▶ [What this task involves]: Repeat the material below exactly, line for line.

▶ [Data for analysis]:
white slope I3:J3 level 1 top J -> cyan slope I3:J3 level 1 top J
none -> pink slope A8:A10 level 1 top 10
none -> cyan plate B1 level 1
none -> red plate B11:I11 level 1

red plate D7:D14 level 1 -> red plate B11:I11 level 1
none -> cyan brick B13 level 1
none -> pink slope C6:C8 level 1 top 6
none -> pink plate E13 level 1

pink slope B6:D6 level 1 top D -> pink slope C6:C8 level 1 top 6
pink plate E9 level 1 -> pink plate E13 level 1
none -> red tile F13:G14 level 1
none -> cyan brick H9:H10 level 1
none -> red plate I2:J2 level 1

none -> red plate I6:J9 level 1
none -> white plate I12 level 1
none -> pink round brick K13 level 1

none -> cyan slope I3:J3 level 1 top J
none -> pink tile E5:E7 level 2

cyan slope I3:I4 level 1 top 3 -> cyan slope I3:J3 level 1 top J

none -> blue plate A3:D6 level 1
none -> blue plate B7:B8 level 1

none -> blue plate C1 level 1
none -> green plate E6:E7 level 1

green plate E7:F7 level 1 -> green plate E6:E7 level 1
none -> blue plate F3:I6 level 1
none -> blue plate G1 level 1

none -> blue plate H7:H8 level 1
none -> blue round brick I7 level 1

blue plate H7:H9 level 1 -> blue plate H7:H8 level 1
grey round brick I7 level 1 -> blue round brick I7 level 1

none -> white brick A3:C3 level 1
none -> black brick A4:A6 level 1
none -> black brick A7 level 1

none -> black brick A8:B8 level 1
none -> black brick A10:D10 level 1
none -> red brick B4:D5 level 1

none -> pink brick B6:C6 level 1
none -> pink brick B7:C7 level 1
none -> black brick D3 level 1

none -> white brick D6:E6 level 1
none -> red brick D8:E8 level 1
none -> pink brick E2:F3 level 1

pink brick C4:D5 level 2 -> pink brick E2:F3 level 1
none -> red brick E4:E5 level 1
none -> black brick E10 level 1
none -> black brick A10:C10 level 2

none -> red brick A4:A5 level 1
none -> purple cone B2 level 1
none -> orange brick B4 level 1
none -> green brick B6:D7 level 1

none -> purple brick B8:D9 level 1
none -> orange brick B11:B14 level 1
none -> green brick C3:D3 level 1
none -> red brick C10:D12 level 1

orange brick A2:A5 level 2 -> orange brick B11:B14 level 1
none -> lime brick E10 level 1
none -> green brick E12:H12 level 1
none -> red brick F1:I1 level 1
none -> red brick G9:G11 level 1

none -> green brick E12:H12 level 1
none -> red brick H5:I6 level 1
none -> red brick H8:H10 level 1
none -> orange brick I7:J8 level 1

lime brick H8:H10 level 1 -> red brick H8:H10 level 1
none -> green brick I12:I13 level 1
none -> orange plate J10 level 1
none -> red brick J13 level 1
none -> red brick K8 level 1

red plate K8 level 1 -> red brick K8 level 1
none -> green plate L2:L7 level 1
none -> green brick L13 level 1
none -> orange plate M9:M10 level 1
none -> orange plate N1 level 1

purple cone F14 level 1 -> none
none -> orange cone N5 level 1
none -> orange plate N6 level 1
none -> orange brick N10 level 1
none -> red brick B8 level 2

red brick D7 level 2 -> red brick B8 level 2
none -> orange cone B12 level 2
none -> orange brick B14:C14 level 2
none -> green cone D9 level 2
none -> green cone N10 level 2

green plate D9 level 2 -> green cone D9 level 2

▶ [Exercise result]:
white slope I3:J3 level 1 top J -> cyan slope I3:J3 level 1 top J
none -> pink slope A8:A10 level 1 top 10
none -> cyan plate B1 level 1
none -> red plate B11:I11 level 1

red plate D7:D14 level 1 -> red plate B11:I11 level 1
none -> cyan brick B13 level 1
none -> pink slope C6:C8 level 1 top 6
none -> pink plate E13 level 1

pink slope B6:D6 level 1 top D -> pink slope C6:C8 level 1 top 6
pink plate E9 level 1 -> pink plate E13 level 1
none -> red tile F13:G14 level 1
none -> cyan brick H9:H10 level 1
none -> red plate I2:J2 level 1

none -> red plate I6:J9 level 1
none -> white plate I12 level 1
none -> pink round brick K13 level 1

none -> cyan slope I3:J3 level 1 top J
none -> pink tile E5:E7 level 2

cyan slope I3:I4 level 1 top 3 -> cyan slope I3:J3 level 1 top J

none -> blue plate A3:D6 level 1
none -> blue plate B7:B8 level 1

none -> blue plate C1 level 1
none -> green plate E6:E7 level 1

green plate E7:F7 level 1 -> green plate E6:E7 level 1
none -> blue plate F3:I6 level 1
none -> blue plate G1 level 1

none -> blue plate H7:H8 level 1
none -> blue round brick I7 level 1

blue plate H7:H9 level 1 -> blue plate H7:H8 level 1
grey round brick I7 level 1 -> blue round brick I7 level 1

none -> white brick A3:C3 level 1
none -> black brick A4:A6 level 1
none -> black brick A7 level 1

none -> black brick A8:B8 level 1
none -> black brick A10:D10 level 1
none -> red brick B4:D5 level 1

none -> pink brick B6:C6 level 1
none -> pink brick B7:C7 level 1
none -> black brick D3 level 1

none -> white brick D6:E6 level 1
none -> red brick D8:E8 level 1
none -> pink brick E2:F3 level 1

pink brick C4:D5 level 2 -> pink brick E2:F3 level 1
none -> red brick E4:E5 level 1
none -> black brick E10 level 1
none -> black brick A10:C10 level 2

none -> red brick A4:A5 level 1
none -> purple cone B2 level 1
none -> orange brick B4 level 1
none -> green brick B6:D7 level 1

none -> purple brick B8:D9 level 1
none -> orange brick B11:B14 level 1
none -> green brick C3:D3 level 1
none -> red brick C10:D12 level 1

orange brick A2:A5 level 2 -> orange brick B11:B14 level 1
none -> lime brick E10 level 1
none -> green brick E12:H12 level 1
none -> red brick F1:I1 level 1
none -> red brick G9:G11 level 1

none -> green brick E12:H12 level 1
none -> red brick H5:I6 level 1
none -> red brick H8:H10 level 1
none -> orange brick I7:J8 level 1

lime brick H8:H10 level 1 -> red brick H8:H10 level 1
none -> green brick I12:I13 level 1
none -> orange plate J10 level 1
none -> red brick J13 level 1
none -> red brick K8 level 1

red plate K8 level 1 -> red brick K8 level 1
none -> green plate L2:L7 level 1
none -> green brick L13 level 1
none -> orange plate M9:M10 level 1
none -> orange plate N1 level 1

purple cone F14 level 1 -> none
none -> orange cone N5 level 1
none -> orange plate N6 level 1
none -> orange brick N10 level 1
none -> red brick B8 level 2

red brick D7 level 2 -> red brick B8 level 2
none -> orange cone B12 level 2
none -> orange brick B14:C14 level 2
none -> green cone D9 level 2
none -> green cone N10 level 2

green plate D9 level 2 -> green cone D9 level 2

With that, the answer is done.